### [ABOUT THIS TASK]
Please return every line from the entries that has the string "hexagon" in it.

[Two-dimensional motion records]
──────────

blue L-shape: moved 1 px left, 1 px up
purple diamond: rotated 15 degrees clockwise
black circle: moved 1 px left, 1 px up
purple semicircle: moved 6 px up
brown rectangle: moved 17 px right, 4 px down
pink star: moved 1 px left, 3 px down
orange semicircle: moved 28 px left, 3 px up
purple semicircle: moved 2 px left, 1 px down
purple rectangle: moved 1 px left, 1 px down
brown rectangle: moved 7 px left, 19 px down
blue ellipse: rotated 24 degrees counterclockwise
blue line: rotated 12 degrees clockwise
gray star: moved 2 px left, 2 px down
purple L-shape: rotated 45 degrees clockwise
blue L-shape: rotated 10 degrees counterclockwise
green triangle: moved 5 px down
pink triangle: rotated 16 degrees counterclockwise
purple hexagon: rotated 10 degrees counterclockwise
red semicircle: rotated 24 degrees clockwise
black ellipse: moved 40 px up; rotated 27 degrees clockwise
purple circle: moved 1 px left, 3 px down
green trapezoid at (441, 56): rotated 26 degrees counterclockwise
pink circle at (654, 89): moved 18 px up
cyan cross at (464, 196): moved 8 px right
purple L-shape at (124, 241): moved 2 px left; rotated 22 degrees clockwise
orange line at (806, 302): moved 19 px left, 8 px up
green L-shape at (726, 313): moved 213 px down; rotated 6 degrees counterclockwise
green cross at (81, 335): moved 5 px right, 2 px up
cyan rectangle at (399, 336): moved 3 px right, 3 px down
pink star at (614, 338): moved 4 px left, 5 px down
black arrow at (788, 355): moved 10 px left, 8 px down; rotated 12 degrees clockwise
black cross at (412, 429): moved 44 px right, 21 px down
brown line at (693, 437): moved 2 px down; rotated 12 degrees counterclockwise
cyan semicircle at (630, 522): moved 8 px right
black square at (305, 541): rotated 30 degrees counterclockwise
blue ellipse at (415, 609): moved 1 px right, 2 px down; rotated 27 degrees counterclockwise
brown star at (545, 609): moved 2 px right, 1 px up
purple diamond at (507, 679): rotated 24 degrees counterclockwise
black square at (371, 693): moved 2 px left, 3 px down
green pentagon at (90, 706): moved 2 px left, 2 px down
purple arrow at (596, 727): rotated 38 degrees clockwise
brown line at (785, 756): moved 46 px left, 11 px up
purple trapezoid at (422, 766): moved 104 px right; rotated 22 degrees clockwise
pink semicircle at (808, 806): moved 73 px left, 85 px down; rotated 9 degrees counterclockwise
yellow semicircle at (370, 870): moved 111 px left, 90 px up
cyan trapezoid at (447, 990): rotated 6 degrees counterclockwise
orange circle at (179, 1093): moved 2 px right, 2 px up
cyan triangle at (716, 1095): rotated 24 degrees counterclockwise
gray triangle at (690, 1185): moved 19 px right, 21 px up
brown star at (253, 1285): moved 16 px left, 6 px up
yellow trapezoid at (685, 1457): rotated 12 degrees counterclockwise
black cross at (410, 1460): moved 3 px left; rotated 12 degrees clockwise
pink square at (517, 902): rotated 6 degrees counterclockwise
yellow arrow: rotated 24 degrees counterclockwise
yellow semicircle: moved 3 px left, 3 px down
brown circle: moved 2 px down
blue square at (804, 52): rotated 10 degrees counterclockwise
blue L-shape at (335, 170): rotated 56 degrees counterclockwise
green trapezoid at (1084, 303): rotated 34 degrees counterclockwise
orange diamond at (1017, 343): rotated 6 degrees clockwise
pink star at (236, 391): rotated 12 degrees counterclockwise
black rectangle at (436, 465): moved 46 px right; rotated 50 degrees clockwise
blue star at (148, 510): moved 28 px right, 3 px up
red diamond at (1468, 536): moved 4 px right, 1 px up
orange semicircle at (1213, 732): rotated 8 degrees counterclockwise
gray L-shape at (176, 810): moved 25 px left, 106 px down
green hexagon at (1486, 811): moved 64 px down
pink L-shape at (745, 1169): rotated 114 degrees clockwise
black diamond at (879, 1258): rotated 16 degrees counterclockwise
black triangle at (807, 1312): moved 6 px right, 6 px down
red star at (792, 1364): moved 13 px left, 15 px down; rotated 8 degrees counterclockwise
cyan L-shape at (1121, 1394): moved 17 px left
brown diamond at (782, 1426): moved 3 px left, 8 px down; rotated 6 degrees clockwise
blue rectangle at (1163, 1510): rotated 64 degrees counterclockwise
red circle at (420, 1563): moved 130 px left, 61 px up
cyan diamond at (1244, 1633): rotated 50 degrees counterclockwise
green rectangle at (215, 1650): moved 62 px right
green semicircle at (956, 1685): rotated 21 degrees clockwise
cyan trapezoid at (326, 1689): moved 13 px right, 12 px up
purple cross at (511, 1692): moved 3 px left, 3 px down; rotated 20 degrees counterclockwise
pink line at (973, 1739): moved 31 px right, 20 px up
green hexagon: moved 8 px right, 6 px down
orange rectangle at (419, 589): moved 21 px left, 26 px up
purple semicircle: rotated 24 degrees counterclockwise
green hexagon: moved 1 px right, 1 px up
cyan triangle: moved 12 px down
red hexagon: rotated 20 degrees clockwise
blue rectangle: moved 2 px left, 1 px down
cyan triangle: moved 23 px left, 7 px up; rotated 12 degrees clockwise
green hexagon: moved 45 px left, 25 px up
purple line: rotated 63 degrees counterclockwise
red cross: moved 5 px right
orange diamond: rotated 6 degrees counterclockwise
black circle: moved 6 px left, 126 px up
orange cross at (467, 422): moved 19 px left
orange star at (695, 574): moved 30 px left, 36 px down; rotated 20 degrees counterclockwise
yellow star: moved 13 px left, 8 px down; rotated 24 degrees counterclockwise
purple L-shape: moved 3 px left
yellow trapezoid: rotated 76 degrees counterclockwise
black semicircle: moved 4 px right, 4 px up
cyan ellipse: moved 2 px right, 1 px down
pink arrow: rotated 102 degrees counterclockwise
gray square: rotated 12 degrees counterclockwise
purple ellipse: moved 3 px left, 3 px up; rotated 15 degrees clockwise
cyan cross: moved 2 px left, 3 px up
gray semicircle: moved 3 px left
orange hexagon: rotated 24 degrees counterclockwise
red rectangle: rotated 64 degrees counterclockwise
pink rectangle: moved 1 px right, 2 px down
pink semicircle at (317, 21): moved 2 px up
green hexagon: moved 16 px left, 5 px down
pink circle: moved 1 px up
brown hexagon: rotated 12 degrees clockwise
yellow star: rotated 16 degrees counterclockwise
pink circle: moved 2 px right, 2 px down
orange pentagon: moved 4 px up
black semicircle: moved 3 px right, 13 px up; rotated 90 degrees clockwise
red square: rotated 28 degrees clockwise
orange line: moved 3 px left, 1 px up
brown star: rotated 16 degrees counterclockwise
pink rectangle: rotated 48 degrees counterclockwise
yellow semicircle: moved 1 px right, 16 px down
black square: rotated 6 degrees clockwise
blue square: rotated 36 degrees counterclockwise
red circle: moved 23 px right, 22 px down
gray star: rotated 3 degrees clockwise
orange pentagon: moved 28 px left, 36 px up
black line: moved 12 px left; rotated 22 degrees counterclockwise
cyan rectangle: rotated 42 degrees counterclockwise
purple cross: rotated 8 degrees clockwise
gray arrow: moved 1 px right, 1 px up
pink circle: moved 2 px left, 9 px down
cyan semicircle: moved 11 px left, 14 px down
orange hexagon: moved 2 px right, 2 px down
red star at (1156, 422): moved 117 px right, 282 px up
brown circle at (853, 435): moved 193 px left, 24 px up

──────────

### [COMPLETED EXERCISE]
purple hexagon: rotated 10 degrees counterclockwise
green hexagon at (1486, 811): moved 64 px down
green hexagon: moved 8 px right, 6 px down
green hexagon: moved 1 px right, 1 px up
red hexagon: rotated 20 degrees clockwise
green hexagon: moved 45 px left, 25 px up
orange hexagon: rotated 24 degrees counterclockwise
green hexagon: moved 16 px left, 5 px down
brown hexagon: rotated 12 degrees clockwise
orange hexagon: moved 2 px right, 2 px down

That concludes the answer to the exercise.